### Dataset extract:
[Start of Attachment]
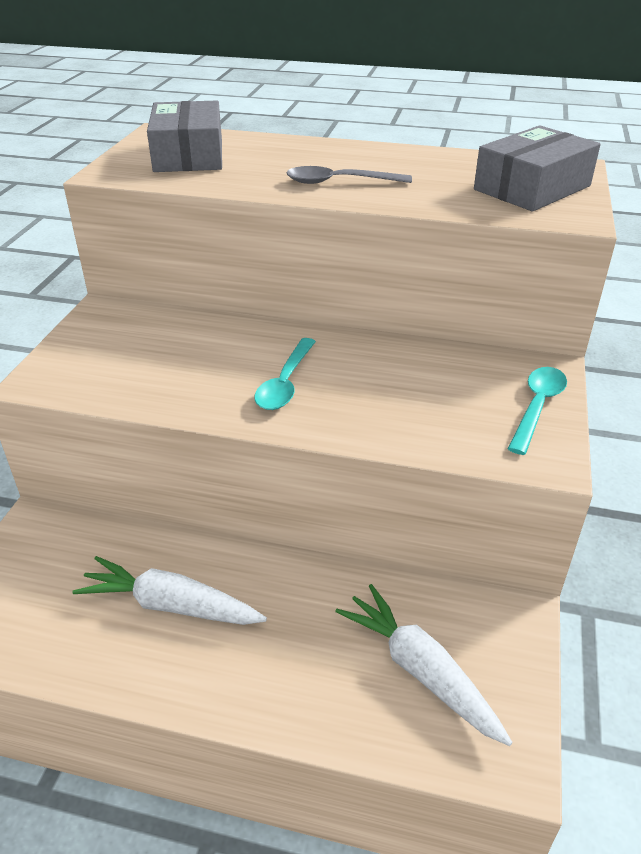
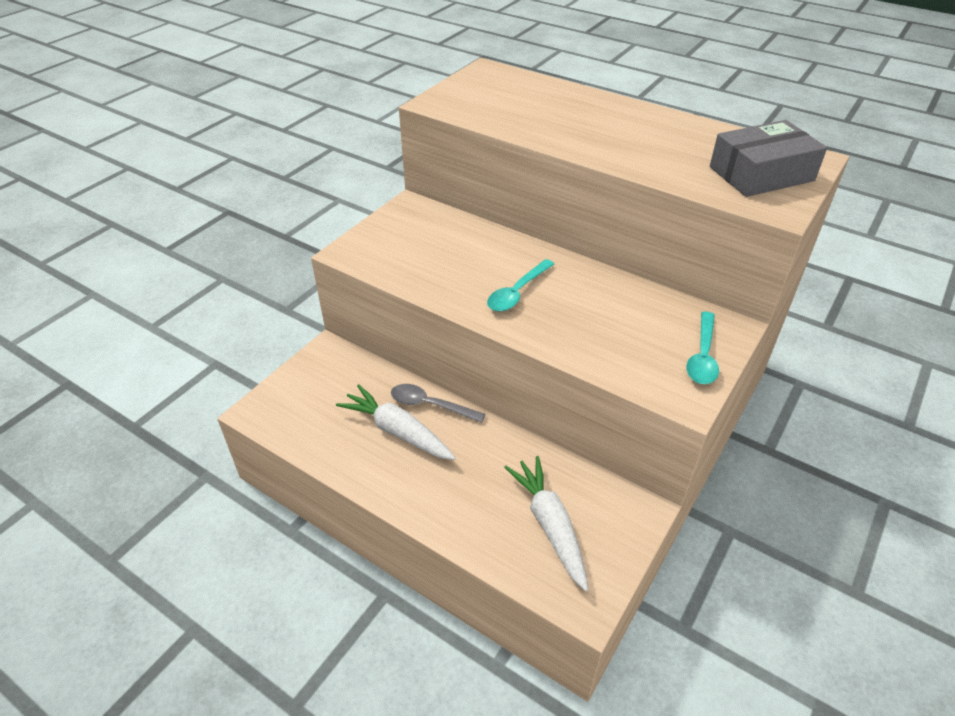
camera: 20 degrees right, 5 degrees up
(188, 155) = (499, 95): grey box -> none
(339, 182) = (603, 141): grey spoon -> grey spoon (430, 405)
(537, 407) = (702, 356): turquoise spoon -> turquoise spoon turned 150 degrees clockwise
[End of Attachment]
### Work item:
Please copy out each line of the data in which the word "grey" occurs.

### Task answer:
(188, 155) = (499, 95): grey box -> none
(339, 182) = (603, 141): grey spoon -> grey spoon (430, 405)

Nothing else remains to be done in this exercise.